— YOUR INSTRUCTIONS —
Your output should be exactly the lines from the one containing "snow-white fairy cake" through the last line of the listing, and nothing else. Pictures stay out.

------------

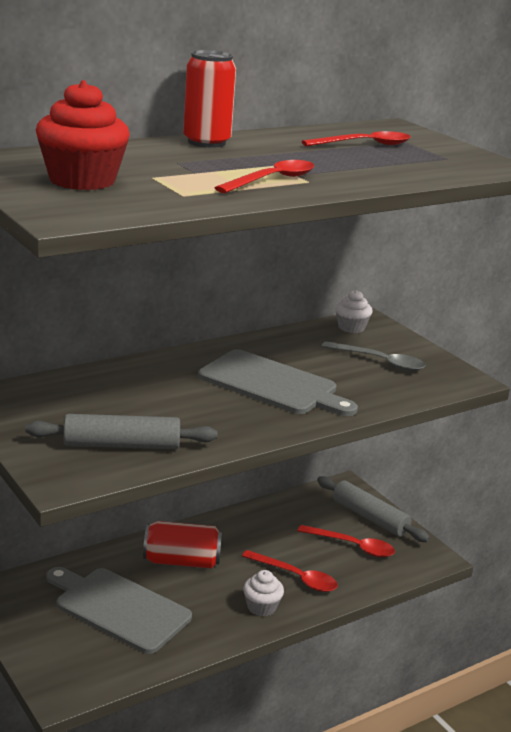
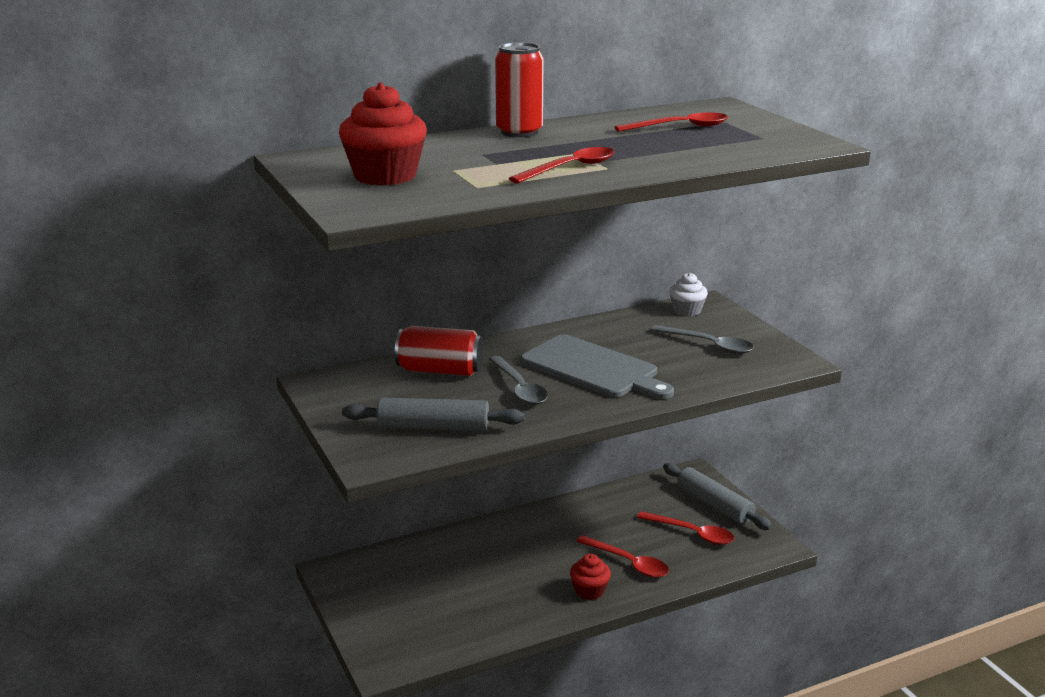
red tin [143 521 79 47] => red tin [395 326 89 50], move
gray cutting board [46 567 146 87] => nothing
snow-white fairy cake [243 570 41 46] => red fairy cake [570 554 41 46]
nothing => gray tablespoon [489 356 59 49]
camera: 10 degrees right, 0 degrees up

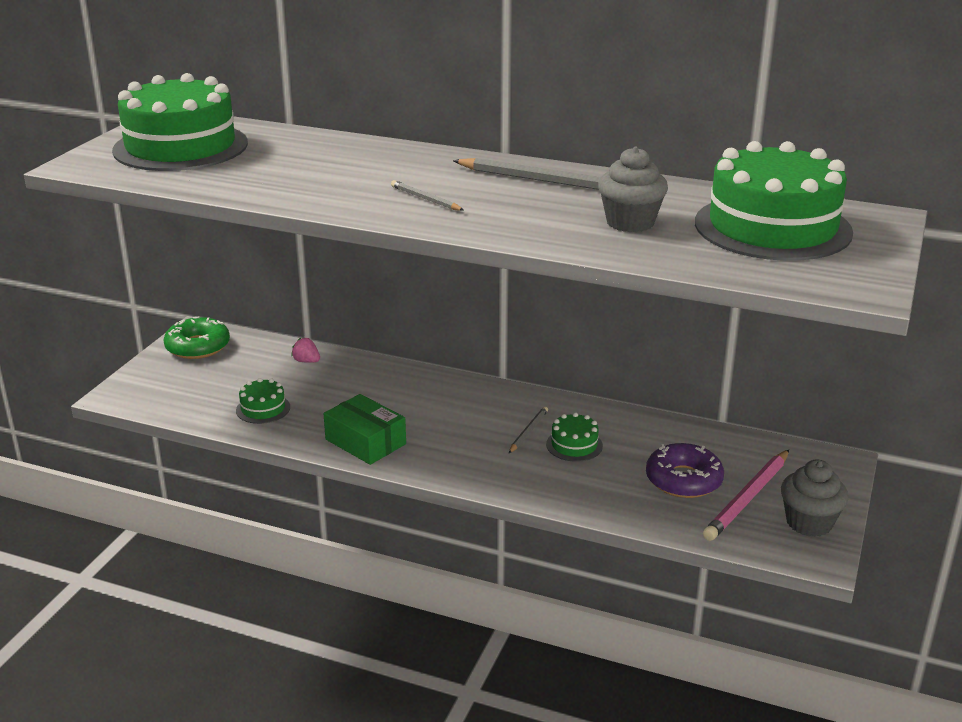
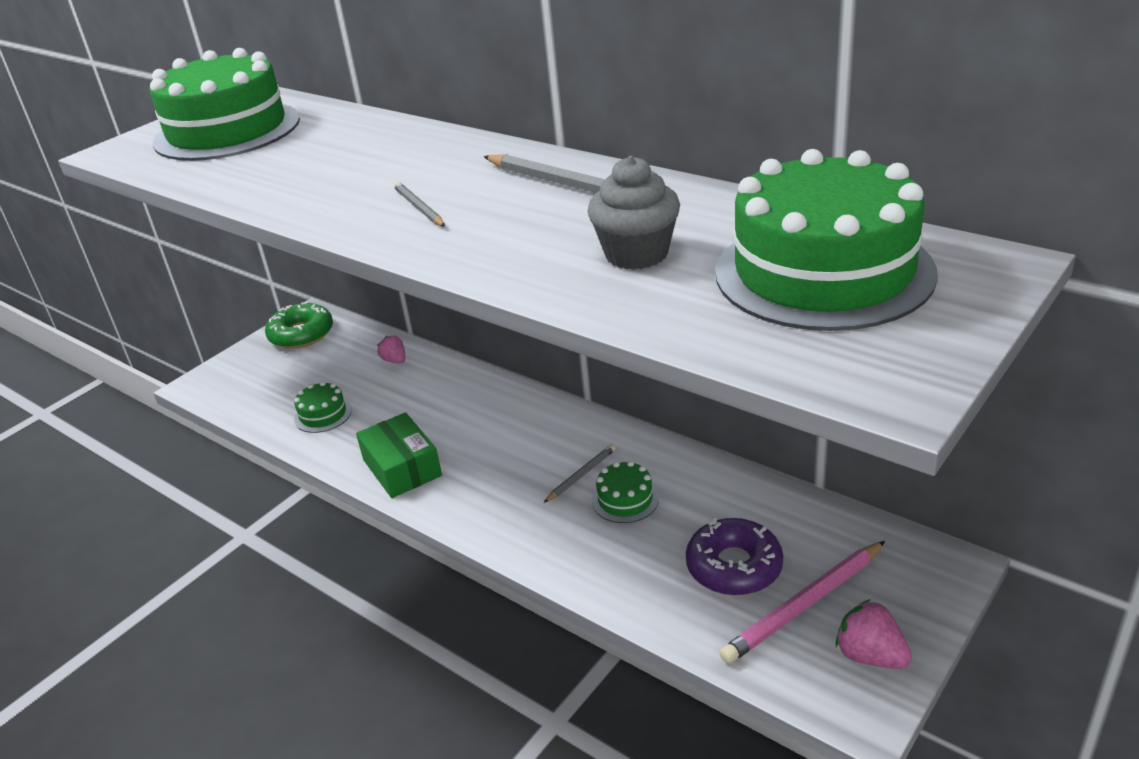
gray fairy cake [781 460 67 77] => rose-pink berry [836 599 76 70]
camera: 20 degrees right, 5 degrees up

------------

— RESPONSE BOX —
snow-white fairy cake [243 570 41 46] => red fairy cake [570 554 41 46]
nothing => gray tablespoon [489 356 59 49]
camera: 10 degrees right, 0 degrees up

gray fairy cake [781 460 67 77] => rose-pink berry [836 599 76 70]
camera: 20 degrees right, 5 degrees up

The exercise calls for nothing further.